> _Stored rows_
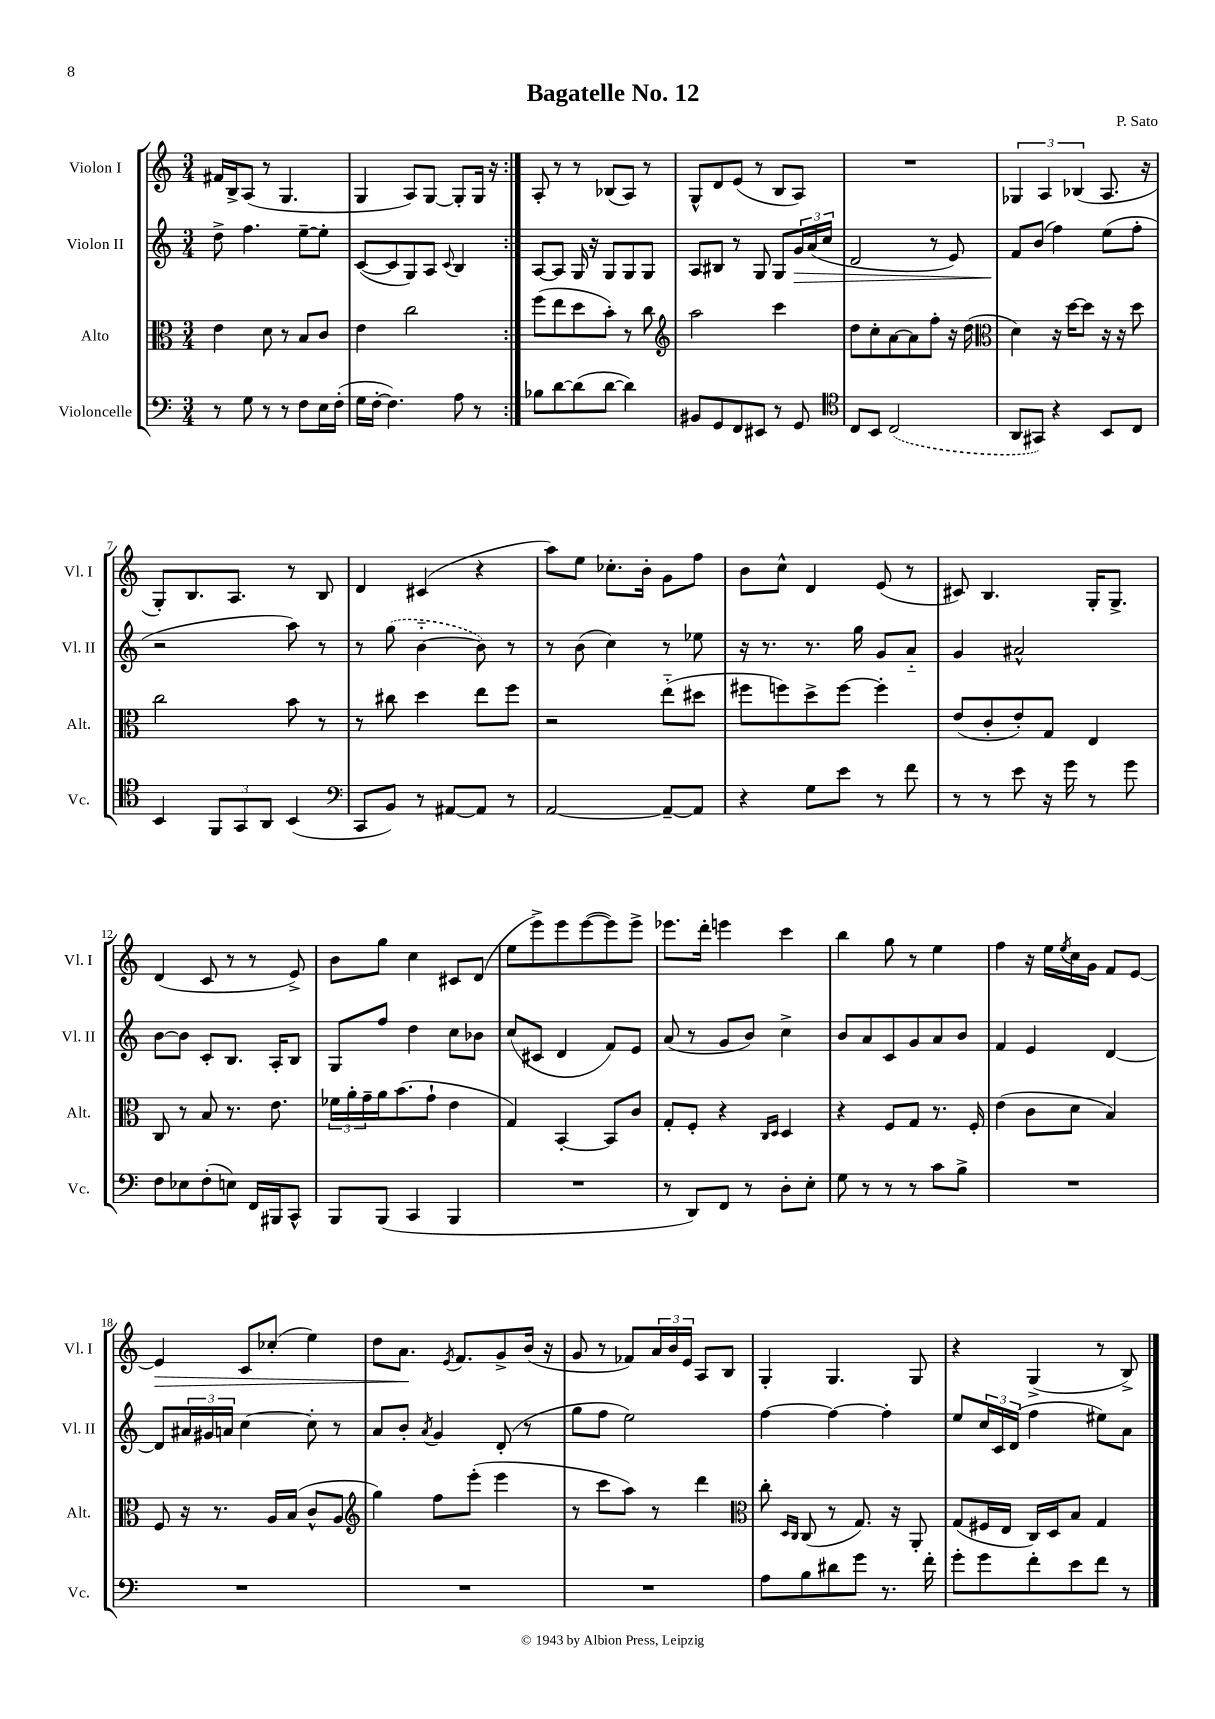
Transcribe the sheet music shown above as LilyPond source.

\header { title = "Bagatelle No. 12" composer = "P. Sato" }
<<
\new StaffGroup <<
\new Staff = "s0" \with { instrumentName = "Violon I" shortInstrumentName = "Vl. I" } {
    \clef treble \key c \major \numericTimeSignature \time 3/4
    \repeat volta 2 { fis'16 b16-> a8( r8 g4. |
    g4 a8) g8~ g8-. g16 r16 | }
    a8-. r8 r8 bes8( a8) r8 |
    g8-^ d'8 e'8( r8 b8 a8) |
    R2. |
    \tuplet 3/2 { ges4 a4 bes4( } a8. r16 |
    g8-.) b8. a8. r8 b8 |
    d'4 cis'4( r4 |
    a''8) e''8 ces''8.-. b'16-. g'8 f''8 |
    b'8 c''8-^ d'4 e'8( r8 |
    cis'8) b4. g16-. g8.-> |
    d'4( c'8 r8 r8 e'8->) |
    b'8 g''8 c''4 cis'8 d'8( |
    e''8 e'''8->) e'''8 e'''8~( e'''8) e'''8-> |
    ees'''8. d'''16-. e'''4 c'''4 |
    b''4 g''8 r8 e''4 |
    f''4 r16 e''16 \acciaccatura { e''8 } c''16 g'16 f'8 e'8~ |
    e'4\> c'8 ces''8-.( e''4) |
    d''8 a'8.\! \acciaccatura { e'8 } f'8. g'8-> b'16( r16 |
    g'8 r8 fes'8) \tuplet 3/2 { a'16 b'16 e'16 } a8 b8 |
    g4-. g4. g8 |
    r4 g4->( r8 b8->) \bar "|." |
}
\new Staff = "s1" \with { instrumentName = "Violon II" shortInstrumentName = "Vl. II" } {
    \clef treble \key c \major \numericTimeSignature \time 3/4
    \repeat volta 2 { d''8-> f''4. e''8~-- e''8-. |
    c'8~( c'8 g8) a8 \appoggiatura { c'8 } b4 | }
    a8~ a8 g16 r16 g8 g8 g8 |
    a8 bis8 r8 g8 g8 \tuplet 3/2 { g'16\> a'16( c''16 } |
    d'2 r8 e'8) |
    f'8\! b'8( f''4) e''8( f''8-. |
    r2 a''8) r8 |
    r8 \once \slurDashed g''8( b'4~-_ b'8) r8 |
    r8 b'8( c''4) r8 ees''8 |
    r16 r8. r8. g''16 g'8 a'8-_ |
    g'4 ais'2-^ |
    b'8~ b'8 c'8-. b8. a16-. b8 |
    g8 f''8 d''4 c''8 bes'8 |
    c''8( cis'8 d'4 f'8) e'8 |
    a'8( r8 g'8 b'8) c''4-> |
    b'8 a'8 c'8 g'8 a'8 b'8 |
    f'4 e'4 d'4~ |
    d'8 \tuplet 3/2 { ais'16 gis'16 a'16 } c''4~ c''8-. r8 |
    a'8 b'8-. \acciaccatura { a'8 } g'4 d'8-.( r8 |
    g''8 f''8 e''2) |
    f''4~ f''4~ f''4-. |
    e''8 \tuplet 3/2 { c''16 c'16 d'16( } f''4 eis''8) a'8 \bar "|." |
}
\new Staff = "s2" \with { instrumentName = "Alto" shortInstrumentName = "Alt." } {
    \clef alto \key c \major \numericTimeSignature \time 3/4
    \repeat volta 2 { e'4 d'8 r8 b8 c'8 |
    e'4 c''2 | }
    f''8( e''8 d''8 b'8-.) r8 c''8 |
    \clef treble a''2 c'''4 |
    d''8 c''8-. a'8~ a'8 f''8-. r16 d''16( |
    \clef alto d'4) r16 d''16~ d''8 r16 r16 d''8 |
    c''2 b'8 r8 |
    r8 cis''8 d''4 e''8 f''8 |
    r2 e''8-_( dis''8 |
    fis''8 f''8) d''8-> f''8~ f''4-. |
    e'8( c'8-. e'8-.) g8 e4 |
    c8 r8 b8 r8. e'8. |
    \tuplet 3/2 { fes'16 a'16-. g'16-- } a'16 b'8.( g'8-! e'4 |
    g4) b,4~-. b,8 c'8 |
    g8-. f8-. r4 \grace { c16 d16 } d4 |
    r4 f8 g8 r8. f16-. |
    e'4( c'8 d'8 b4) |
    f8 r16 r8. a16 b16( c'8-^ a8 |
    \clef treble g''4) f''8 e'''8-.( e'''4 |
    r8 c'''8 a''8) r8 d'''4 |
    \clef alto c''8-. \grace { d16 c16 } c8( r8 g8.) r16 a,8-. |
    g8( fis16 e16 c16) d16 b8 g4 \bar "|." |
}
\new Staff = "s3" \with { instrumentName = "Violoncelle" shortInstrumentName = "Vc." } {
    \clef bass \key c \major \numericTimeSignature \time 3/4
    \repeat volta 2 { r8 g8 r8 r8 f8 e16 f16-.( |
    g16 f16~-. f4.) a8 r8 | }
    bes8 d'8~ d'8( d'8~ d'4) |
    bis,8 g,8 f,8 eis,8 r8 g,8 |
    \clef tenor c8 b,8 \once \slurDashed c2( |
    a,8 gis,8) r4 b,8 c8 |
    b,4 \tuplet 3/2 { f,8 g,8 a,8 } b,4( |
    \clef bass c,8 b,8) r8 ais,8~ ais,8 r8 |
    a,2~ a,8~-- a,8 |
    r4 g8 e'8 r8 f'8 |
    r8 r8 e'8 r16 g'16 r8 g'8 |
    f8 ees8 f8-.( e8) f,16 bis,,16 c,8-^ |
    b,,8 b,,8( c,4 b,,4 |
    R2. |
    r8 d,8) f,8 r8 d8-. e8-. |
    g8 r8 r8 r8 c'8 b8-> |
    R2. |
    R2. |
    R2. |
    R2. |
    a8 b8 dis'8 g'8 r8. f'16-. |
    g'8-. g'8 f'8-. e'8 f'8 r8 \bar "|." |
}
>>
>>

> _Exercise description_
Pick out every line in the records above that contains the string "volta". Treat uppercase and lowercase letters as different.

> _Solution below_
    \repeat volta 2 { fis'16 b16-> a8( r8 g4. |
    \repeat volta 2 { d''8-> f''4. e''8~-- e''8-. |
    \repeat volta 2 { e'4 d'8 r8 b8 c'8 |
    \repeat volta 2 { r8 g8 r8 r8 f8 e16 f16-.( |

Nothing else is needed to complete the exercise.